YOUR ASSIGNMENT:
Would you please retype, exactly, the lines of the listing below between the line with "IC207: OR CD4071" and the line with "JP1 pin 2: none -> GND", inclusive?
*** DATA IN THIS EXERCISE ***
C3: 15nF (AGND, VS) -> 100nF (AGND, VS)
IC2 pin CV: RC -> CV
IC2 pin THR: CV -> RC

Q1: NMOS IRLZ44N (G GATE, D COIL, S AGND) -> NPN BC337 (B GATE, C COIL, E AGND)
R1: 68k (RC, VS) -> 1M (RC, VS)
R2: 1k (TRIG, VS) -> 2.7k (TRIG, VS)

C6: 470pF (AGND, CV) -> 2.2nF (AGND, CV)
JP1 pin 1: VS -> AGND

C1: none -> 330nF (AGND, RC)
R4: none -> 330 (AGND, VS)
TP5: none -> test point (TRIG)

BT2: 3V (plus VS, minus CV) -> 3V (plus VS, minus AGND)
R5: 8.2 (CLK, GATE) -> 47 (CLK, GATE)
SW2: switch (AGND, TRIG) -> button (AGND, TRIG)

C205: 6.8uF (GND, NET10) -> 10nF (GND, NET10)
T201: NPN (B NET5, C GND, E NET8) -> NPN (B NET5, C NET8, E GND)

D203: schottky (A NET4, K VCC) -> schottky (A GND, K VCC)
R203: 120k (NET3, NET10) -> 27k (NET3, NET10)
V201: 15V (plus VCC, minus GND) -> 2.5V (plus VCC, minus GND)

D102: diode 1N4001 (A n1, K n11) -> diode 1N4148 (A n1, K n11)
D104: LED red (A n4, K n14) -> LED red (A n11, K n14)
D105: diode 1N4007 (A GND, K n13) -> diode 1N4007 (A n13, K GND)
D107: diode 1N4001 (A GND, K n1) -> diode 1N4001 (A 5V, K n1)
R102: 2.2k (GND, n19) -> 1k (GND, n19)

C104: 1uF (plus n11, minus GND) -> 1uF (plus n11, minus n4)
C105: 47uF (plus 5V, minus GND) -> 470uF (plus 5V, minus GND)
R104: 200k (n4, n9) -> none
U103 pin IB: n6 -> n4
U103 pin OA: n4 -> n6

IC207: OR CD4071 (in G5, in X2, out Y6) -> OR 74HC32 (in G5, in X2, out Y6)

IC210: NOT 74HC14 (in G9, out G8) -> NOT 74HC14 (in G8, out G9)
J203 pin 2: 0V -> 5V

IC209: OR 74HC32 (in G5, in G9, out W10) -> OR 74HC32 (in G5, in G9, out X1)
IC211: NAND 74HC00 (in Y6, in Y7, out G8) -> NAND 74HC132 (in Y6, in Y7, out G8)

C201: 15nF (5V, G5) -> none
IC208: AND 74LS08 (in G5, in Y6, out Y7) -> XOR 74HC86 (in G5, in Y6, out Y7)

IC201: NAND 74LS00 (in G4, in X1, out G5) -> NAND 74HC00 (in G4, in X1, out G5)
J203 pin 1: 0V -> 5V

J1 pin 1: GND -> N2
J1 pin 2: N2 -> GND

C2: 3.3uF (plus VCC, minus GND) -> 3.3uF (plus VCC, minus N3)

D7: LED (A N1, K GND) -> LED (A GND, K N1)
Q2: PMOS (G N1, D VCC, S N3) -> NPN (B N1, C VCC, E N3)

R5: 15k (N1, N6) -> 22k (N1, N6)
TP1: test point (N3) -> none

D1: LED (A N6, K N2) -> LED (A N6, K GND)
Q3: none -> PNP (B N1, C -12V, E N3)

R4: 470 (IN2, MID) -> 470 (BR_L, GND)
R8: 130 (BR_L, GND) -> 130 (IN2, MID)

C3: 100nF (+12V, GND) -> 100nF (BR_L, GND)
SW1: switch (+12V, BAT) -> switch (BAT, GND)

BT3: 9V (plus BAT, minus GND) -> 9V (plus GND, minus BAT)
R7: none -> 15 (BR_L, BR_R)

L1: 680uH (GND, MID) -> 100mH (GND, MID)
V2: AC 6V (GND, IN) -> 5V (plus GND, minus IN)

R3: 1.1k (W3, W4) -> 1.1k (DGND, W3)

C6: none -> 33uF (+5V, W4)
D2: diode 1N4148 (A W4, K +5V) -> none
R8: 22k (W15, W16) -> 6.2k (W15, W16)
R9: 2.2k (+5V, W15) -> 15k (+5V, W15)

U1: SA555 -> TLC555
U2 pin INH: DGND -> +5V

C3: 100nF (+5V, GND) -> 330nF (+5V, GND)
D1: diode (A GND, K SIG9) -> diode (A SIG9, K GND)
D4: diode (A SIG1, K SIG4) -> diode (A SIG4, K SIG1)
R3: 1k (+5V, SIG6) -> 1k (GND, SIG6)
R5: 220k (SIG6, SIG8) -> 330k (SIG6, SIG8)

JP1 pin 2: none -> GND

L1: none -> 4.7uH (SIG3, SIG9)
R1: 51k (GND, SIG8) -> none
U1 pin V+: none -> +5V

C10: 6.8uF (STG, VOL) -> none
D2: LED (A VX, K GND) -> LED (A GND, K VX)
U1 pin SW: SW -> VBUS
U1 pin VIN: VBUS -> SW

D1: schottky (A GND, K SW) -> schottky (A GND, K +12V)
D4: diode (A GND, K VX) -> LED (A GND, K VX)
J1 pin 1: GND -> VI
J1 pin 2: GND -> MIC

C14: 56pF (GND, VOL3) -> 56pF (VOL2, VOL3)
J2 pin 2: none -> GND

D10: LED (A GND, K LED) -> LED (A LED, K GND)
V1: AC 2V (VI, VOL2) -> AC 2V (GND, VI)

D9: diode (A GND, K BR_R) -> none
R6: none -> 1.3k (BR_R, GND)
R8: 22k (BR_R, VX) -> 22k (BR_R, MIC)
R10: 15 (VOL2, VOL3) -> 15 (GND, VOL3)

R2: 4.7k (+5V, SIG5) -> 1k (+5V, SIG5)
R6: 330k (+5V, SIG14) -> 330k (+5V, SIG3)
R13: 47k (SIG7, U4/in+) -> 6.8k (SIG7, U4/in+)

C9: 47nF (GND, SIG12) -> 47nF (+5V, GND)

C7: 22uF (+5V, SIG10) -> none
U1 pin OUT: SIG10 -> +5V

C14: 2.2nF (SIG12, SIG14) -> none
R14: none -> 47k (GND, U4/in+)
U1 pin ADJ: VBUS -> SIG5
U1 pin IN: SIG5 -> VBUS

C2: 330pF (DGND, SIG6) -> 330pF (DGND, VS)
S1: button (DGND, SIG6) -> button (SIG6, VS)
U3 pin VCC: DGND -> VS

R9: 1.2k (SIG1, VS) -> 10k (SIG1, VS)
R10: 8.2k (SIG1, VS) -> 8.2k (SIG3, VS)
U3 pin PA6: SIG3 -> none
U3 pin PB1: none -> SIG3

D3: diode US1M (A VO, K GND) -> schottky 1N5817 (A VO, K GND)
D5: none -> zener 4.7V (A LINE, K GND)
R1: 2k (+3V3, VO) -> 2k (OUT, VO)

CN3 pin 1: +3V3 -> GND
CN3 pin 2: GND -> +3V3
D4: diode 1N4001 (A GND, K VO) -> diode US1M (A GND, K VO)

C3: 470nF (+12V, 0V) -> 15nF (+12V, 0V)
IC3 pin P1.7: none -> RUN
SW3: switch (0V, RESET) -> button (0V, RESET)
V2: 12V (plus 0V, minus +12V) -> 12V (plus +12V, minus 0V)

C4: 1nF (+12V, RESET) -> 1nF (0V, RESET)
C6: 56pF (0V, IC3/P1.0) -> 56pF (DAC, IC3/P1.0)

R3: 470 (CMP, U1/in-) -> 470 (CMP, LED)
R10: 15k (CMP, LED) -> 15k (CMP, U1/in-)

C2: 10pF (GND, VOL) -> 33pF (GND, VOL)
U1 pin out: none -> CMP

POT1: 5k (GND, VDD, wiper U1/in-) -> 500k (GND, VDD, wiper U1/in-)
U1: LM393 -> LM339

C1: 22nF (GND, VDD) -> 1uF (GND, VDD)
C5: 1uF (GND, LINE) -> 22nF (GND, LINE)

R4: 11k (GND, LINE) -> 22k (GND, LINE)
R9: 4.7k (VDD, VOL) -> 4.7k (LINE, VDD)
*** End of DATA IN THIS EXERCISE ***
ANSWER:
IC207: OR CD4071 (in G5, in X2, out Y6) -> OR 74HC32 (in G5, in X2, out Y6)

IC210: NOT 74HC14 (in G9, out G8) -> NOT 74HC14 (in G8, out G9)
J203 pin 2: 0V -> 5V

IC209: OR 74HC32 (in G5, in G9, out W10) -> OR 74HC32 (in G5, in G9, out X1)
IC211: NAND 74HC00 (in Y6, in Y7, out G8) -> NAND 74HC132 (in Y6, in Y7, out G8)

C201: 15nF (5V, G5) -> none
IC208: AND 74LS08 (in G5, in Y6, out Y7) -> XOR 74HC86 (in G5, in Y6, out Y7)

IC201: NAND 74LS00 (in G4, in X1, out G5) -> NAND 74HC00 (in G4, in X1, out G5)
J203 pin 1: 0V -> 5V

J1 pin 1: GND -> N2
J1 pin 2: N2 -> GND

C2: 3.3uF (plus VCC, minus GND) -> 3.3uF (plus VCC, minus N3)

D7: LED (A N1, K GND) -> LED (A GND, K N1)
Q2: PMOS (G N1, D VCC, S N3) -> NPN (B N1, C VCC, E N3)

R5: 15k (N1, N6) -> 22k (N1, N6)
TP1: test point (N3) -> none

D1: LED (A N6, K N2) -> LED (A N6, K GND)
Q3: none -> PNP (B N1, C -12V, E N3)

R4: 470 (IN2, MID) -> 470 (BR_L, GND)
R8: 130 (BR_L, GND) -> 130 (IN2, MID)

C3: 100nF (+12V, GND) -> 100nF (BR_L, GND)
SW1: switch (+12V, BAT) -> switch (BAT, GND)

BT3: 9V (plus BAT, minus GND) -> 9V (plus GND, minus BAT)
R7: none -> 15 (BR_L, BR_R)

L1: 680uH (GND, MID) -> 100mH (GND, MID)
V2: AC 6V (GND, IN) -> 5V (plus GND, minus IN)

R3: 1.1k (W3, W4) -> 1.1k (DGND, W3)

C6: none -> 33uF (+5V, W4)
D2: diode 1N4148 (A W4, K +5V) -> none
R8: 22k (W15, W16) -> 6.2k (W15, W16)
R9: 2.2k (+5V, W15) -> 15k (+5V, W15)

U1: SA555 -> TLC555
U2 pin INH: DGND -> +5V

C3: 100nF (+5V, GND) -> 330nF (+5V, GND)
D1: diode (A GND, K SIG9) -> diode (A SIG9, K GND)
D4: diode (A SIG1, K SIG4) -> diode (A SIG4, K SIG1)
R3: 1k (+5V, SIG6) -> 1k (GND, SIG6)
R5: 220k (SIG6, SIG8) -> 330k (SIG6, SIG8)

JP1 pin 2: none -> GND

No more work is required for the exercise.